Exercise prompt:
Copy the lines again word for word, beginning at the start of the records and stopping after the line that contains "brown rectangle: moved".

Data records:
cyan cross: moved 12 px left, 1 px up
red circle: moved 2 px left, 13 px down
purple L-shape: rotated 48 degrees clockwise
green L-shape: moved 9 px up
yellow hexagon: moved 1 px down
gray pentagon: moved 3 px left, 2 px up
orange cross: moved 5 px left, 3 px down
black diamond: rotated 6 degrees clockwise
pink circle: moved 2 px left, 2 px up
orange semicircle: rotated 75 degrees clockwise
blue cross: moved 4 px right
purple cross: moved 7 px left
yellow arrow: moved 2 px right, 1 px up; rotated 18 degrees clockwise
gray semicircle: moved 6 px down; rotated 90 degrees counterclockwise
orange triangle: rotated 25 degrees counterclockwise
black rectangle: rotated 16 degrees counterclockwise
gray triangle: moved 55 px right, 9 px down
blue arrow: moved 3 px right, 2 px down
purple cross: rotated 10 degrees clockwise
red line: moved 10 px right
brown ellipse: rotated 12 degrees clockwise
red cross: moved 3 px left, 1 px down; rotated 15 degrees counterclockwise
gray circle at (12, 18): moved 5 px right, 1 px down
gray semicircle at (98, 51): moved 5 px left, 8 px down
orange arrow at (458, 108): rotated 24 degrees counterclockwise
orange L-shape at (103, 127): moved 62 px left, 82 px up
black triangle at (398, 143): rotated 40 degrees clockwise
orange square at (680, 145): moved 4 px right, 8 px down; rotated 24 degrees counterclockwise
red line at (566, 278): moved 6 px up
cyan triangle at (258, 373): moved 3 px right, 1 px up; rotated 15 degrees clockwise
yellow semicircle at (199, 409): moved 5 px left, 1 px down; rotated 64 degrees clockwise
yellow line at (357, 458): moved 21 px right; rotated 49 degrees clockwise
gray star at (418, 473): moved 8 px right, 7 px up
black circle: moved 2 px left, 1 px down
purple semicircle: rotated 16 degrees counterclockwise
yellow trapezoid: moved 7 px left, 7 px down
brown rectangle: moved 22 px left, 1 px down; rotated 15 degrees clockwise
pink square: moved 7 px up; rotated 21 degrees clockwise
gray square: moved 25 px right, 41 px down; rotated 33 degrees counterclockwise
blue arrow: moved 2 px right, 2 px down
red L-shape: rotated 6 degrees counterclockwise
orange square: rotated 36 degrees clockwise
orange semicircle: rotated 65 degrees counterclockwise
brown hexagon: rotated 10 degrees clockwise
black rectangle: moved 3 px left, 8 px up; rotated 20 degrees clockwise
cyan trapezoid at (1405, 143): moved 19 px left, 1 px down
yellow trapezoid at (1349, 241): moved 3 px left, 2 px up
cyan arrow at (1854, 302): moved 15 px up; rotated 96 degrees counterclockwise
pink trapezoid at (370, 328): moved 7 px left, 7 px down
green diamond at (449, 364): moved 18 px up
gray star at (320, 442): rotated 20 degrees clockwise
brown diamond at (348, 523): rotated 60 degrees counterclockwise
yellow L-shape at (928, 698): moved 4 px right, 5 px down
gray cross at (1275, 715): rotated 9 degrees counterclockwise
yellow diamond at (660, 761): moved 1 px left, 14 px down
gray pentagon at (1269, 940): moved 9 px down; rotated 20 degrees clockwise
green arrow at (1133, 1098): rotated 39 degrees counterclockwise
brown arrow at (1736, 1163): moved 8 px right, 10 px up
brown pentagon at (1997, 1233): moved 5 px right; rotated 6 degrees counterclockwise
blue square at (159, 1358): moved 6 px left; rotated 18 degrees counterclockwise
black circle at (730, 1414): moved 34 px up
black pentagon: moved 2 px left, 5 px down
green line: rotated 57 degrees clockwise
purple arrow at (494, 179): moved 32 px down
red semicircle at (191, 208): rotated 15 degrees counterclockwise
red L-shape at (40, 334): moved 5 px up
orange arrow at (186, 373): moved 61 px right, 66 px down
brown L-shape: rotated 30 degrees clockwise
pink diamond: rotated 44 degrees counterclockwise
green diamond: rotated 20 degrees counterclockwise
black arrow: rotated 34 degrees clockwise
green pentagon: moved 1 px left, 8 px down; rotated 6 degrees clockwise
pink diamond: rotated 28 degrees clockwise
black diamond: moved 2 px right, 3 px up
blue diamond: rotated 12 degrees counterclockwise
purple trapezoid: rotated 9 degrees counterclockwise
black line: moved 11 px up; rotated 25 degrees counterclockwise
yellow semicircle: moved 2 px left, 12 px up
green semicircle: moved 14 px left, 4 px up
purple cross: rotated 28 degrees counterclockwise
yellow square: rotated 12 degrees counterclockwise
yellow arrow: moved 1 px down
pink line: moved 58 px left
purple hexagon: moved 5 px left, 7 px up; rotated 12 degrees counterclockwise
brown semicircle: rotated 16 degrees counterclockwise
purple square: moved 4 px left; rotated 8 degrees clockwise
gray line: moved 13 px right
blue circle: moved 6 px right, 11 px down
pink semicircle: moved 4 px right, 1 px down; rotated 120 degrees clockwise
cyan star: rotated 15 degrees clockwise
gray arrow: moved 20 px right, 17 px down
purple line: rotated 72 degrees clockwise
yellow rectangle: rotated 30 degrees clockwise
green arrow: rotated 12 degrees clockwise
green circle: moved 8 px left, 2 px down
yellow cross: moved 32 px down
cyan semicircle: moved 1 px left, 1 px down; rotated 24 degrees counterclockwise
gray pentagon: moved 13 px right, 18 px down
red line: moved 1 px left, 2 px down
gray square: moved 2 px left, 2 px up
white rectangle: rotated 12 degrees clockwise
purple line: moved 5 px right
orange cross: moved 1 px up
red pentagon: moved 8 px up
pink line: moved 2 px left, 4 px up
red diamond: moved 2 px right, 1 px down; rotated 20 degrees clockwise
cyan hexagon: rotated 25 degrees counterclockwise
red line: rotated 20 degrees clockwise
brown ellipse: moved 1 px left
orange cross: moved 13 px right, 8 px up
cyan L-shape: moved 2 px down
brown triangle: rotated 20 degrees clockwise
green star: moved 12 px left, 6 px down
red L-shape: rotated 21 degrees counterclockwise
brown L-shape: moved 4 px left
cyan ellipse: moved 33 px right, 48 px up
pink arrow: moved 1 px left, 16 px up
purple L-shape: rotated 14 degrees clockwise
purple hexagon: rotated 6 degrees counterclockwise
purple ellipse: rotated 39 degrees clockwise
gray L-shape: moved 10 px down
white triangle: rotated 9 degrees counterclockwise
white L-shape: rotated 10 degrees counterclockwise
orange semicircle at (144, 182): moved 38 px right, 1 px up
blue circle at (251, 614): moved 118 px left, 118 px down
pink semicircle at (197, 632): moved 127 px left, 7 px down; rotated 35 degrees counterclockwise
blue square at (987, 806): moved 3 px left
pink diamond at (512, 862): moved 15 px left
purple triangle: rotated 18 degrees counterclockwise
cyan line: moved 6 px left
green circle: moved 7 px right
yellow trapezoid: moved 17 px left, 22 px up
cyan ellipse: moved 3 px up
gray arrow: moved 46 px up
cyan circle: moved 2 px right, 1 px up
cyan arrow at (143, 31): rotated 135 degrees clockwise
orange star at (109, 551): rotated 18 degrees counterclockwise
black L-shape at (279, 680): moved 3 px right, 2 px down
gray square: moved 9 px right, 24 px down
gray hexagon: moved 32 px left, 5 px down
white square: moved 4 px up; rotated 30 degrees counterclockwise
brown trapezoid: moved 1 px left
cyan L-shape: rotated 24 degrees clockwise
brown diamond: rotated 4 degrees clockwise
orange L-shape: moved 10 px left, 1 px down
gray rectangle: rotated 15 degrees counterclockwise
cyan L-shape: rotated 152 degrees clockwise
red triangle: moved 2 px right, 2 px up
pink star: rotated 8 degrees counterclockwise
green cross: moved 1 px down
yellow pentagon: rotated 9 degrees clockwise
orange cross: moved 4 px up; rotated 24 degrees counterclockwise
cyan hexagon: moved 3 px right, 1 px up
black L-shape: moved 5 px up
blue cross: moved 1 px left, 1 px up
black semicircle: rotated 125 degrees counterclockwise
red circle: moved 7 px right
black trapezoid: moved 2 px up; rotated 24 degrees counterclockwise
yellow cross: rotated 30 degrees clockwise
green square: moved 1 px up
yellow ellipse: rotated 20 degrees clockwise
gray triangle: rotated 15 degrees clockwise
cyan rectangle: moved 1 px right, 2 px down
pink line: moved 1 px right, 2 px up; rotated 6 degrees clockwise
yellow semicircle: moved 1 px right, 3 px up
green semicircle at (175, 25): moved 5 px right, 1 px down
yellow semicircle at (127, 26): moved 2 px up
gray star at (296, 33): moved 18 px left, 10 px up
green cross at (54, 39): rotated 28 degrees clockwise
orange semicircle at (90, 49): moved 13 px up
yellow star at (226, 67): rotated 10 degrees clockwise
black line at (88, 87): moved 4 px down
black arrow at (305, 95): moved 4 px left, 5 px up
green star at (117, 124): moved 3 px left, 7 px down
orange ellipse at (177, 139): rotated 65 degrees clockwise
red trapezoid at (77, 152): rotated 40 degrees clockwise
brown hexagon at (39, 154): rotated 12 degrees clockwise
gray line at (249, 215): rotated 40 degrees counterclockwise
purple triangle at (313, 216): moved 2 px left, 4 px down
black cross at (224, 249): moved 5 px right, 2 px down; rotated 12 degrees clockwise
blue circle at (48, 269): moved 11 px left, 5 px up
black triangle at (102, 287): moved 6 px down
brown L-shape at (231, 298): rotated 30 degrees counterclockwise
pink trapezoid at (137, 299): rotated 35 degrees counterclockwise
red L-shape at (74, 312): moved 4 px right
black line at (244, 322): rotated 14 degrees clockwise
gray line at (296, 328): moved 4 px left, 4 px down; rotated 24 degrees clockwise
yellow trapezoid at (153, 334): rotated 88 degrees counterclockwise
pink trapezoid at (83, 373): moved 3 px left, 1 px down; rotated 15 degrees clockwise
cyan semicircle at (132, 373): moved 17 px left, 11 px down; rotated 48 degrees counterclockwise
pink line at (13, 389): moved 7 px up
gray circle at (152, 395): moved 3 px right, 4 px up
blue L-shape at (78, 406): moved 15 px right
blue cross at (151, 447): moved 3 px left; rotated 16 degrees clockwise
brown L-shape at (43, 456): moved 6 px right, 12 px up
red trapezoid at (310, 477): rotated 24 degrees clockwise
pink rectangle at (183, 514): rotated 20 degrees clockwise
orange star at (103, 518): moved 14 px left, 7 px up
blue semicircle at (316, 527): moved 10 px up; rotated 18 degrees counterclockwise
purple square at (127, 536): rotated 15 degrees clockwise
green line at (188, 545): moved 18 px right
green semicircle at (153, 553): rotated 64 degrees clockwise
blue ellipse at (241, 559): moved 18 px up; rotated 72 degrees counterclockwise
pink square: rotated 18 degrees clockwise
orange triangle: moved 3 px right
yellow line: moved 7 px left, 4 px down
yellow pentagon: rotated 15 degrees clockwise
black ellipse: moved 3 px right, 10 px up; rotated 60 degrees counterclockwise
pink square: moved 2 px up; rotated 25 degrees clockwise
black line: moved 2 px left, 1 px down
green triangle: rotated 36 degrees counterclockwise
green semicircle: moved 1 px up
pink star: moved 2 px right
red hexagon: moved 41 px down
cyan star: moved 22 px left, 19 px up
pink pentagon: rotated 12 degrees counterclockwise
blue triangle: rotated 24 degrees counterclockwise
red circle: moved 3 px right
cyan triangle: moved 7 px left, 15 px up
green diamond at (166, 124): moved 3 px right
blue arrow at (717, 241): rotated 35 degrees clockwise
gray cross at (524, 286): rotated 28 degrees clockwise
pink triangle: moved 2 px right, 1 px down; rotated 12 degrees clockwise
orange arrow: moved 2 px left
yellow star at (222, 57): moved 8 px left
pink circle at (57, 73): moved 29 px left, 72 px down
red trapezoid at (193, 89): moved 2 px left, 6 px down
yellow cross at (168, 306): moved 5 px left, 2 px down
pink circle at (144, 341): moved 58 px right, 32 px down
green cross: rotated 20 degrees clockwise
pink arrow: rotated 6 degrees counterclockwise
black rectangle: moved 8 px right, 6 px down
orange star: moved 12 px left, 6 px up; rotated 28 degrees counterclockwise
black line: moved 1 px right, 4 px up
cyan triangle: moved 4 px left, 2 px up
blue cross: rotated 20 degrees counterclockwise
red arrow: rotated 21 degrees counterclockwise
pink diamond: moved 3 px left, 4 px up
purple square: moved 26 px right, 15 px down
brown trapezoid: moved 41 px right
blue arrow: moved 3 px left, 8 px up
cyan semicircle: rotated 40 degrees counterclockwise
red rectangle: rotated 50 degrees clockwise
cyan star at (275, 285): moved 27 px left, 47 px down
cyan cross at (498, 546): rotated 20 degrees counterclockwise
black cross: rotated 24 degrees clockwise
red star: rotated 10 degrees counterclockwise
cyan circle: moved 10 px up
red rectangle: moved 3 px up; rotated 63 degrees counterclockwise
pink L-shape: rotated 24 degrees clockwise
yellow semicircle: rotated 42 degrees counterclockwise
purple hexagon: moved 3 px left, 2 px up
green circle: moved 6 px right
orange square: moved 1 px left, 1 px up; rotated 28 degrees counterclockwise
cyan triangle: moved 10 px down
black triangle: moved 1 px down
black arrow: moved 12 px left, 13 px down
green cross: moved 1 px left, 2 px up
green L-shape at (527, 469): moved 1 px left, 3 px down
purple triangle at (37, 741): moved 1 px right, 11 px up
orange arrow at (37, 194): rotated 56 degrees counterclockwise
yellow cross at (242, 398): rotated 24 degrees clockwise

Answer in full:
cyan cross: moved 12 px left, 1 px up
red circle: moved 2 px left, 13 px down
purple L-shape: rotated 48 degrees clockwise
green L-shape: moved 9 px up
yellow hexagon: moved 1 px down
gray pentagon: moved 3 px left, 2 px up
orange cross: moved 5 px left, 3 px down
black diamond: rotated 6 degrees clockwise
pink circle: moved 2 px left, 2 px up
orange semicircle: rotated 75 degrees clockwise
blue cross: moved 4 px right
purple cross: moved 7 px left
yellow arrow: moved 2 px right, 1 px up; rotated 18 degrees clockwise
gray semicircle: moved 6 px down; rotated 90 degrees counterclockwise
orange triangle: rotated 25 degrees counterclockwise
black rectangle: rotated 16 degrees counterclockwise
gray triangle: moved 55 px right, 9 px down
blue arrow: moved 3 px right, 2 px down
purple cross: rotated 10 degrees clockwise
red line: moved 10 px right
brown ellipse: rotated 12 degrees clockwise
red cross: moved 3 px left, 1 px down; rotated 15 degrees counterclockwise
gray circle at (12, 18): moved 5 px right, 1 px down
gray semicircle at (98, 51): moved 5 px left, 8 px down
orange arrow at (458, 108): rotated 24 degrees counterclockwise
orange L-shape at (103, 127): moved 62 px left, 82 px up
black triangle at (398, 143): rotated 40 degrees clockwise
orange square at (680, 145): moved 4 px right, 8 px down; rotated 24 degrees counterclockwise
red line at (566, 278): moved 6 px up
cyan triangle at (258, 373): moved 3 px right, 1 px up; rotated 15 degrees clockwise
yellow semicircle at (199, 409): moved 5 px left, 1 px down; rotated 64 degrees clockwise
yellow line at (357, 458): moved 21 px right; rotated 49 degrees clockwise
gray star at (418, 473): moved 8 px right, 7 px up
black circle: moved 2 px left, 1 px down
purple semicircle: rotated 16 degrees counterclockwise
yellow trapezoid: moved 7 px left, 7 px down
brown rectangle: moved 22 px left, 1 px down; rotated 15 degrees clockwise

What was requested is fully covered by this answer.